> _Task details_:
When the line containing "(268, 191) = (211, 310): white" appears in the data below, begin copying there and stop only after the line containing "(510, 193) = (398, 183): white".

> _Records shown_:
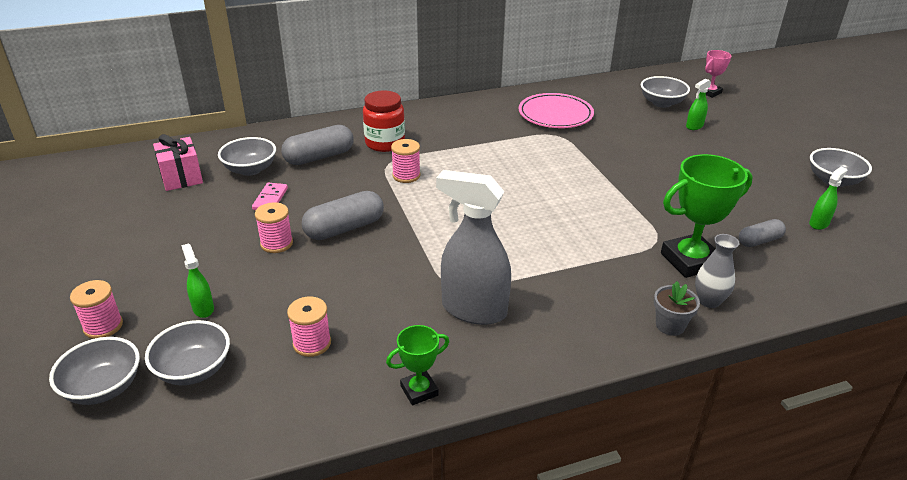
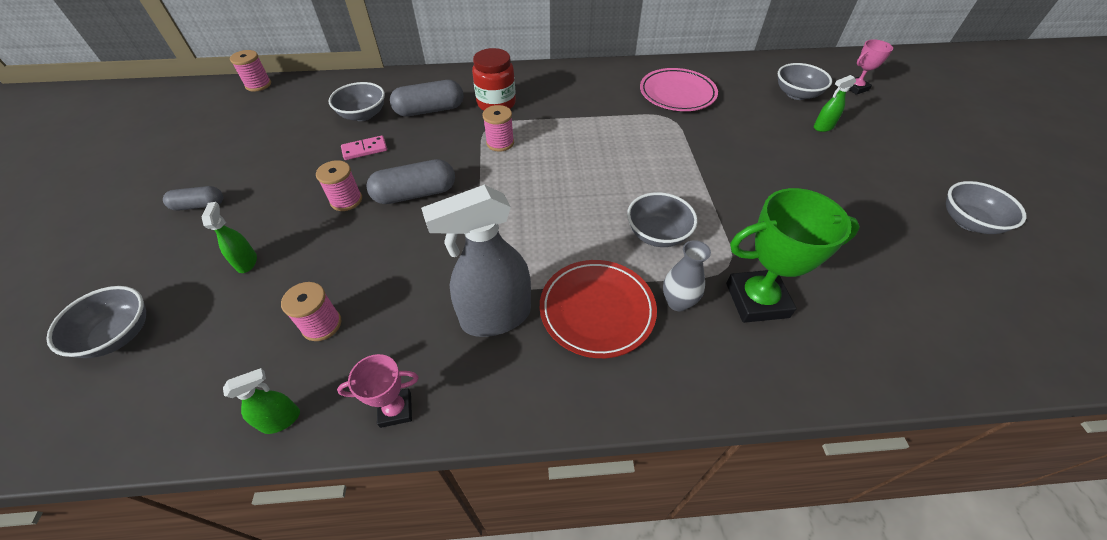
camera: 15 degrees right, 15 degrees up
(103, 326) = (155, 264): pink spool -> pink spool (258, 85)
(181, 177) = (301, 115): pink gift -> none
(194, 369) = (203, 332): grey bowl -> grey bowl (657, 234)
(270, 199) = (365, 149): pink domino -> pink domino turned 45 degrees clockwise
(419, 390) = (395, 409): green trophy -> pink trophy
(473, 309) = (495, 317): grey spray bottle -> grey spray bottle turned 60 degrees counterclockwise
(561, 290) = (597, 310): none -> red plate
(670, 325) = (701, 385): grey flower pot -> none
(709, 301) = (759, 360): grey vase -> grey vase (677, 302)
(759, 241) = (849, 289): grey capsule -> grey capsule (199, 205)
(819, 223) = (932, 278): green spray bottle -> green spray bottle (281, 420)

...

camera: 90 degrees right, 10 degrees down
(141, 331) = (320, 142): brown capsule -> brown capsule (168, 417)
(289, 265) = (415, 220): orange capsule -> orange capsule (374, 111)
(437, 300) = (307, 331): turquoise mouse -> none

* * *

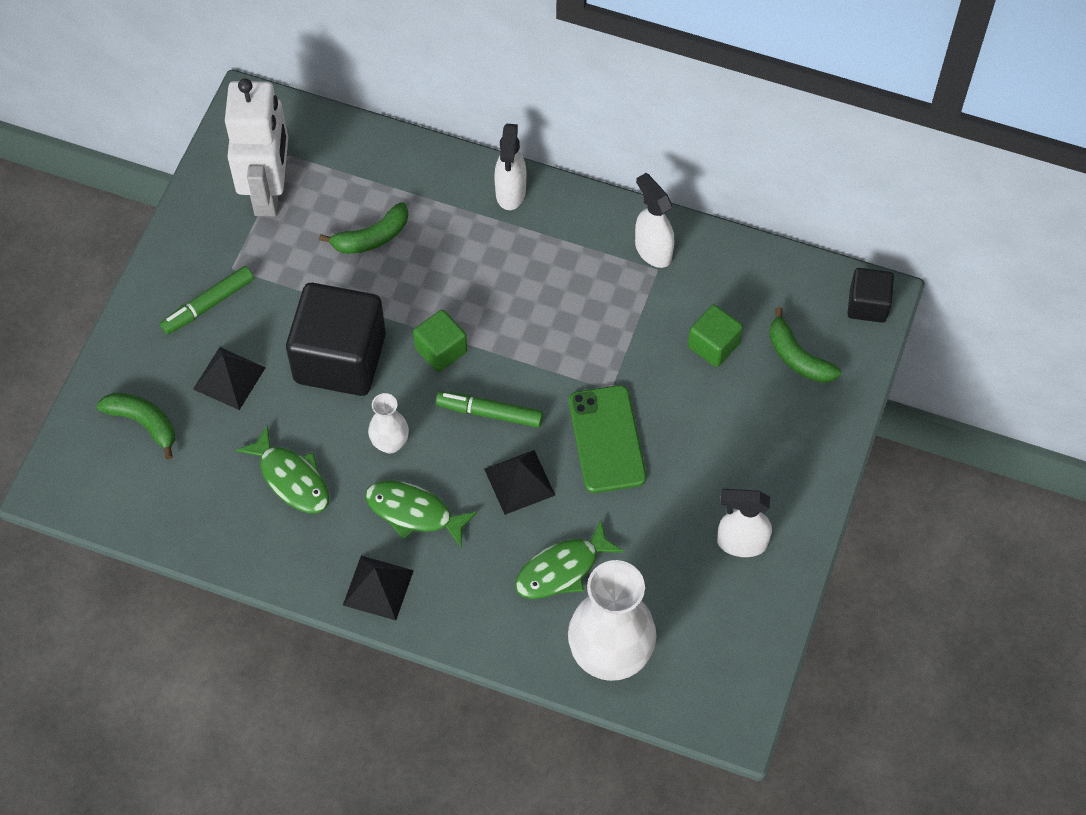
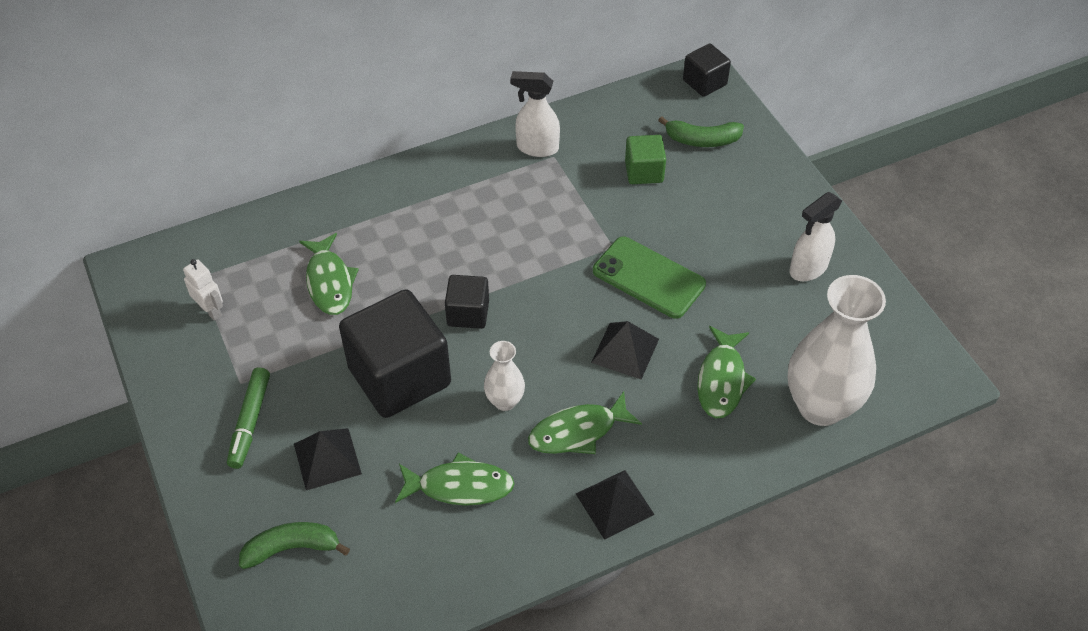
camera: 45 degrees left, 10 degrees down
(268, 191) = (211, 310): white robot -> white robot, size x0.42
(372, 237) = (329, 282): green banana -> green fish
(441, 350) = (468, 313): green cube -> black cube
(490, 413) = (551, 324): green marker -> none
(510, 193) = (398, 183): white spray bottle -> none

> _Reply_:
(268, 191) = (211, 310): white robot -> white robot, size x0.42
(372, 237) = (329, 282): green banana -> green fish
(441, 350) = (468, 313): green cube -> black cube
(490, 413) = (551, 324): green marker -> none
(510, 193) = (398, 183): white spray bottle -> none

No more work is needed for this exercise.